Put the listing below into a Markdown table with the columns "Row" and "Entry". Begin at the line that has "Carla: 4:41 -> 2:59" and continue through the last line of the listing, leaving out the pictures and any blank lines.

|---|

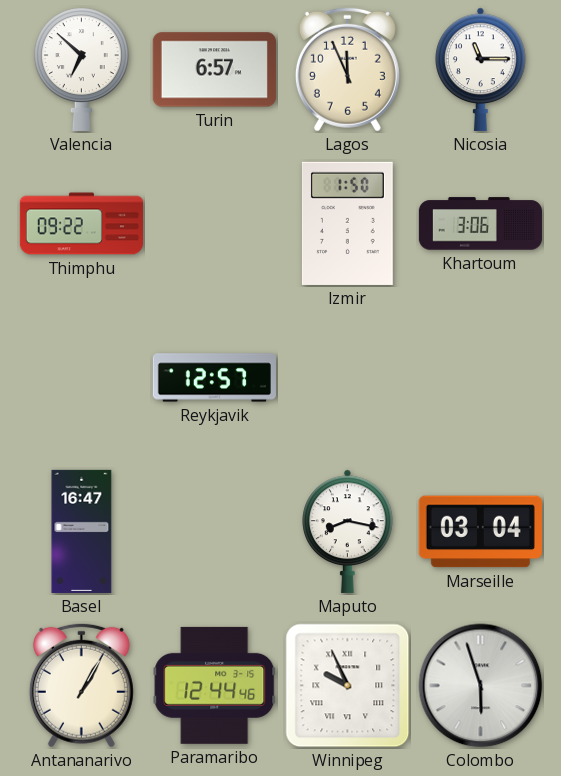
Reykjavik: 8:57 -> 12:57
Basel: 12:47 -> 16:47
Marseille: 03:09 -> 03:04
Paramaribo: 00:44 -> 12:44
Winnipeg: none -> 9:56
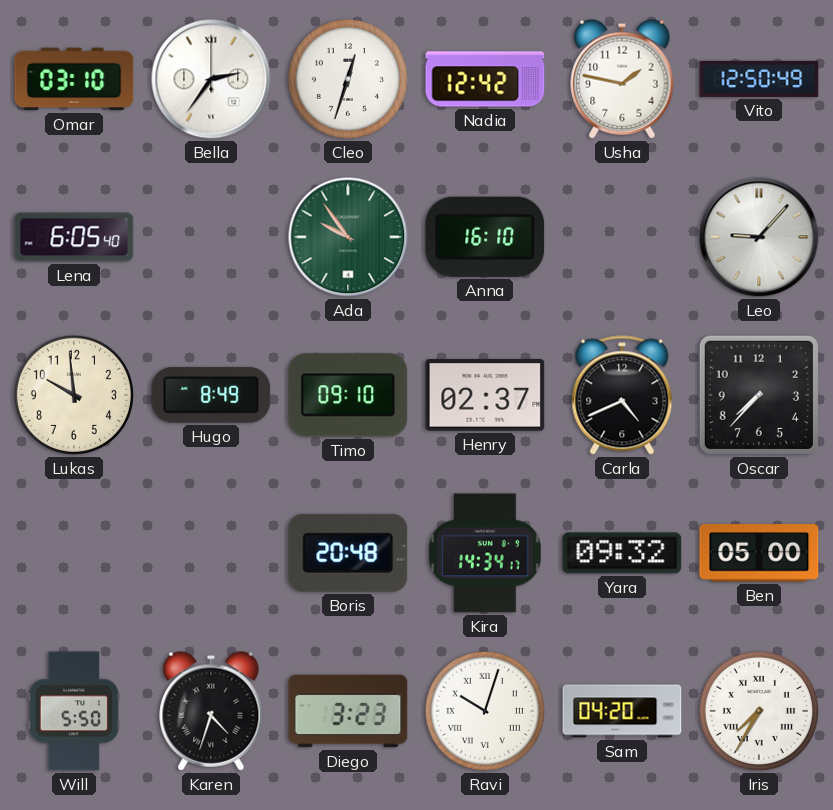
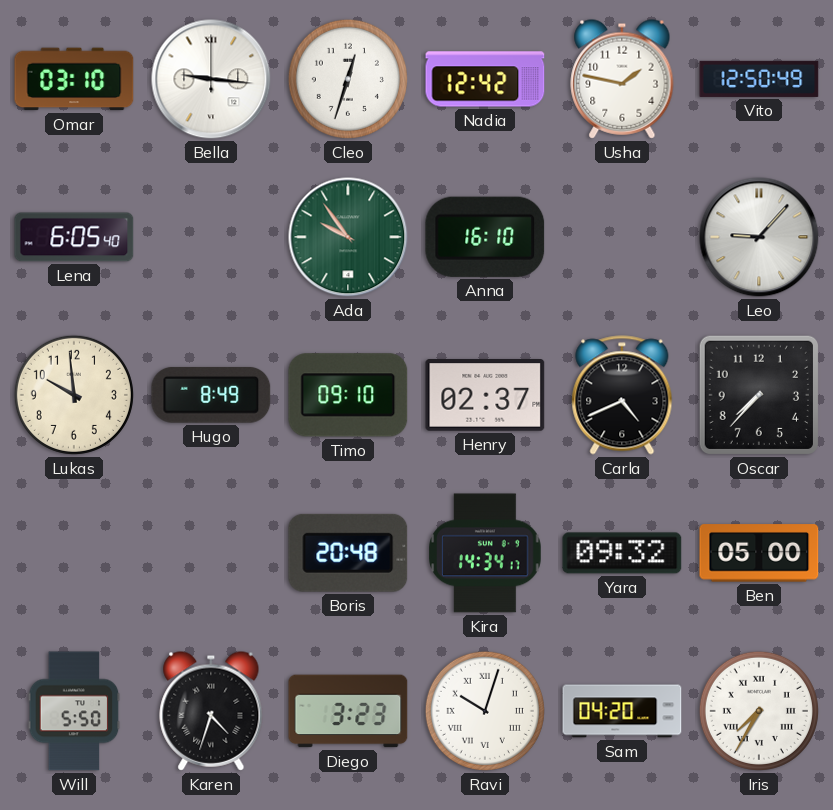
Bella: 2:36 -> 9:16
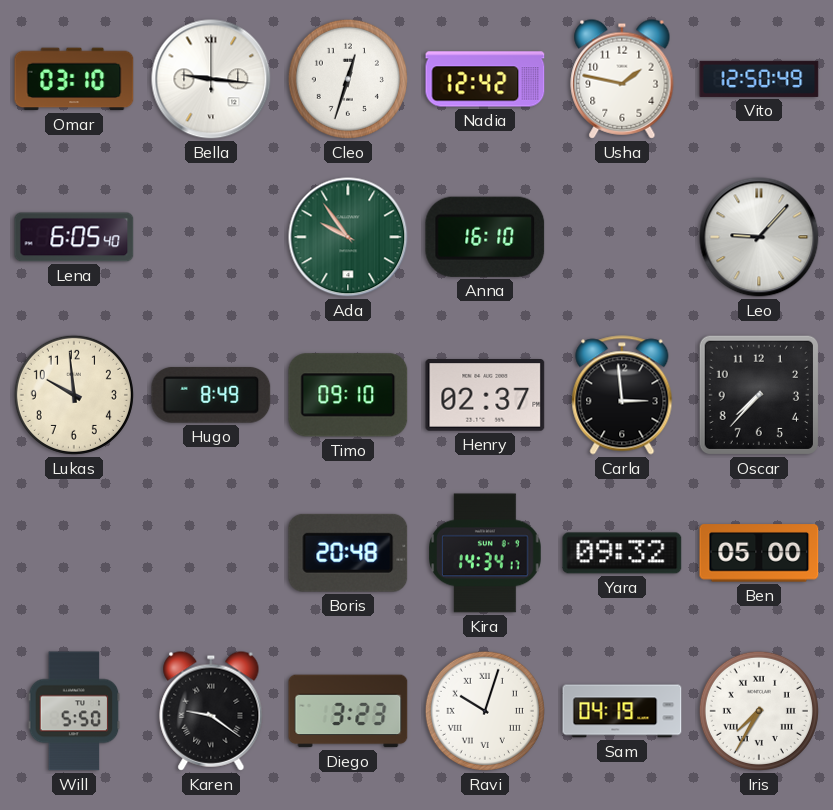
Carla: 4:41 -> 2:59
Karen: 4:33 -> 9:21
Sam: 04:20 -> 04:19
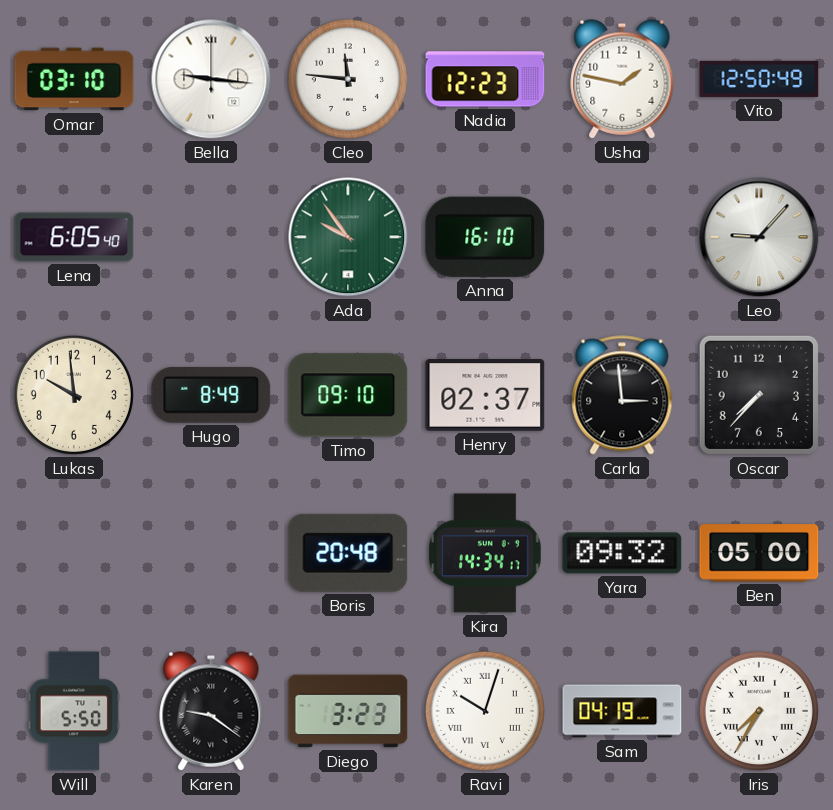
Cleo: 12:33 -> 11:46
Nadia: 12:42 -> 12:23
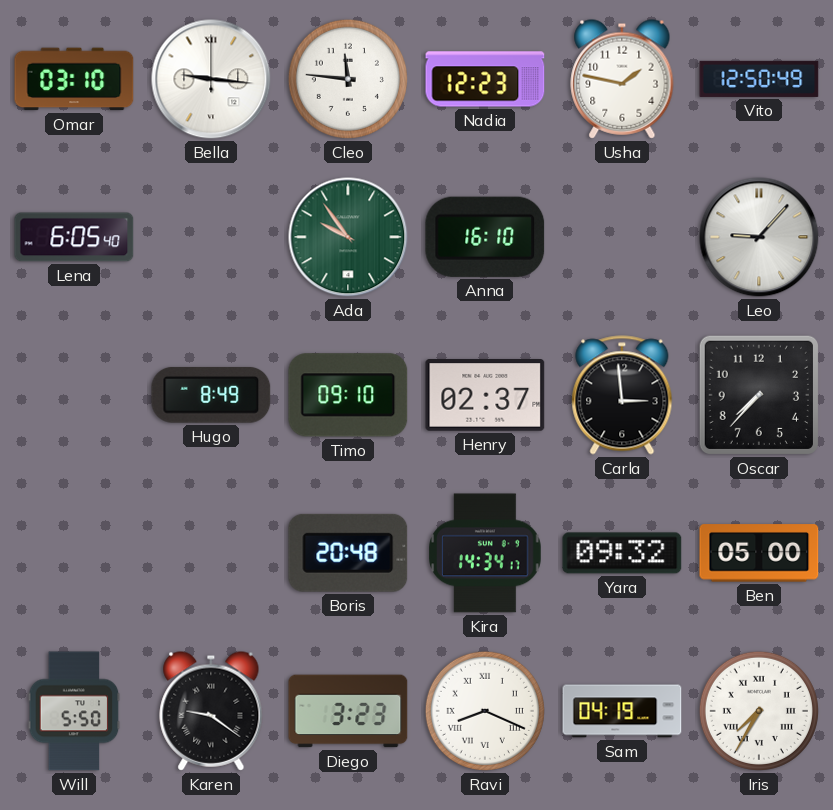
Lukas: 9:59 -> none
Ravi: 10:03 -> 8:19
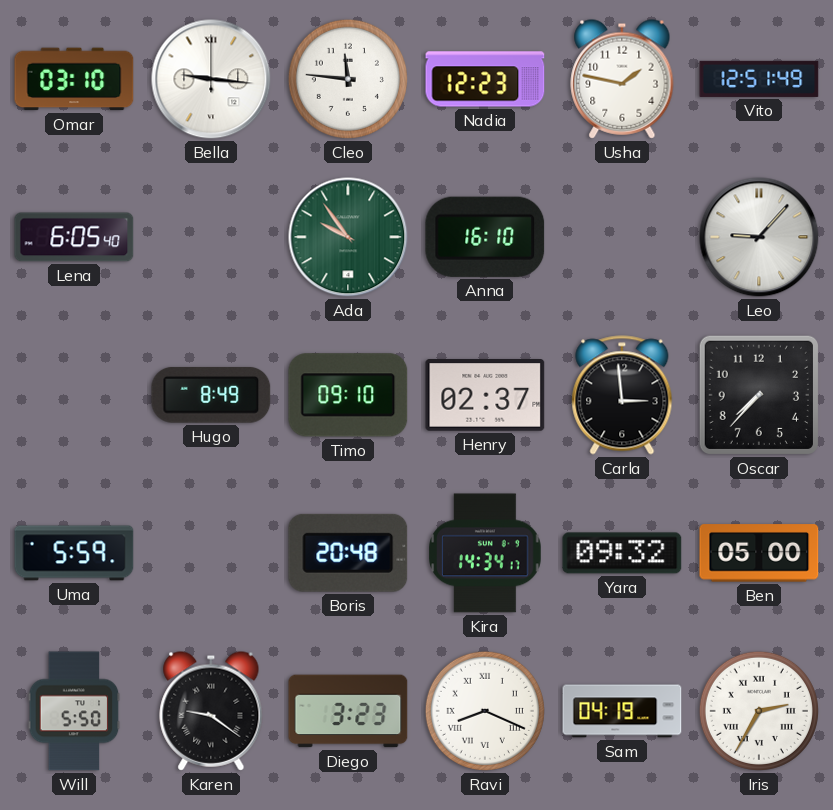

|---|

REPLY TO THE TASK:
| Row | Entry |
|---|---|
| 1 | Carla: 4:41 -> 2:59 |
| 2 | Karen: 4:33 -> 9:21 |
| 3 | Sam: 04:20 -> 04:19 |
| 4 | Cleo: 12:33 -> 11:46 |
| 5 | Nadia: 12:42 -> 12:23 |
| 6 | Lukas: 9:59 -> none |
| 7 | Ravi: 10:03 -> 8:19 |